----- Supplied material -----
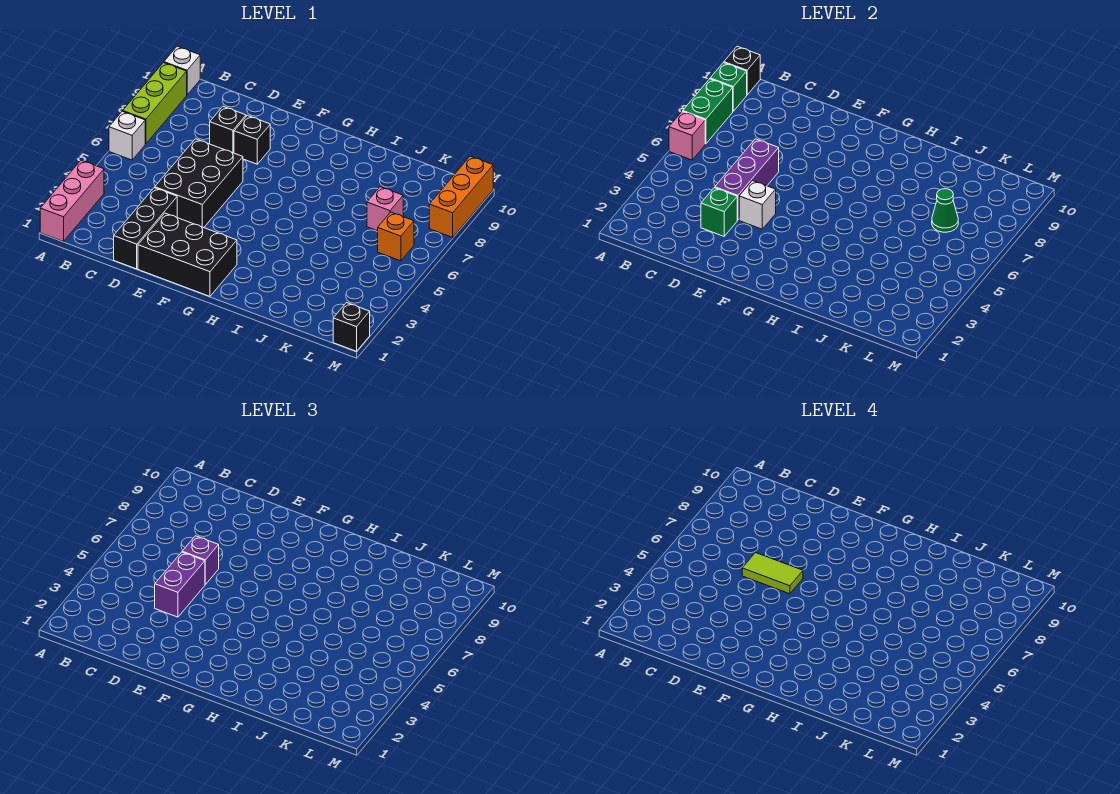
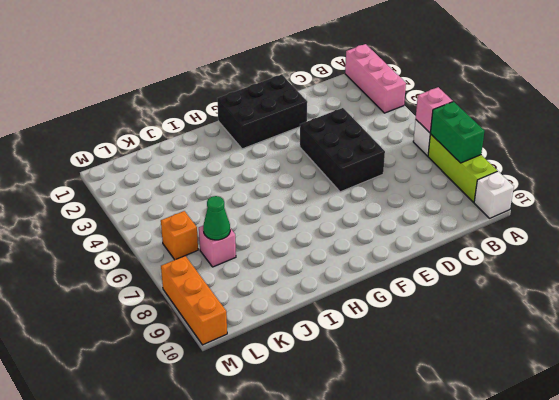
none -> black brick D1:D3 level 1
none -> black brick D8 level 1
none -> black brick E8 level 1

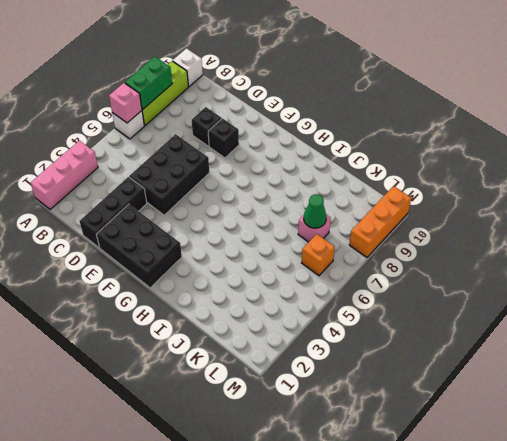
none -> black brick M1 level 1
none -> green brick A9 level 2
none -> black brick A10 level 2

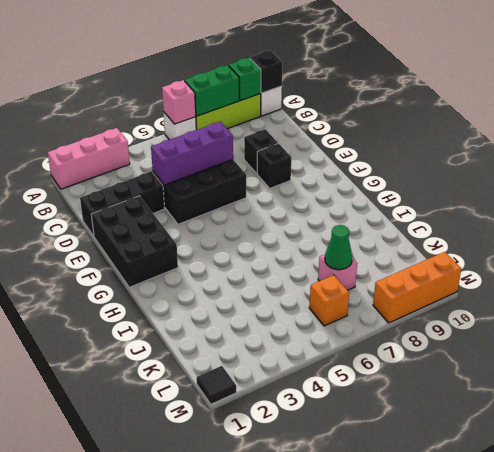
black tile M1 level 1 -> black brick M1 level 1
none -> green brick D3 level 2
none -> white brick E4 level 2
none -> purple brick D4:D5 level 3

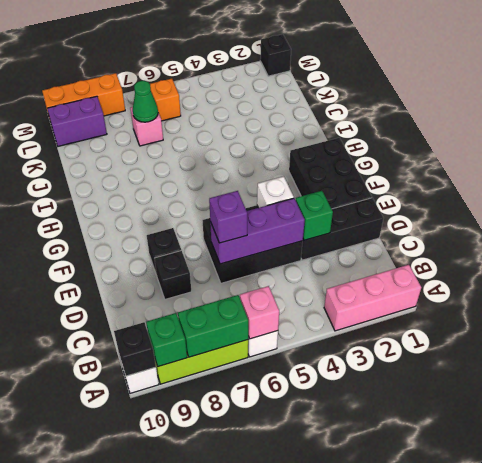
purple brick L9:L10 level 1 -> purple brick D4:D5 level 3
none -> lime tile D6:E6 level 4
-----
> [Work order] Copy out every line from the data above that has "none" in it.

> [Response to this exercise]
none -> black brick D1:D3 level 1
none -> black brick D8 level 1
none -> black brick E8 level 1
none -> black brick M1 level 1
none -> green brick A9 level 2
none -> black brick A10 level 2
none -> green brick D3 level 2
none -> white brick E4 level 2
none -> purple brick D4:D5 level 3
none -> lime tile D6:E6 level 4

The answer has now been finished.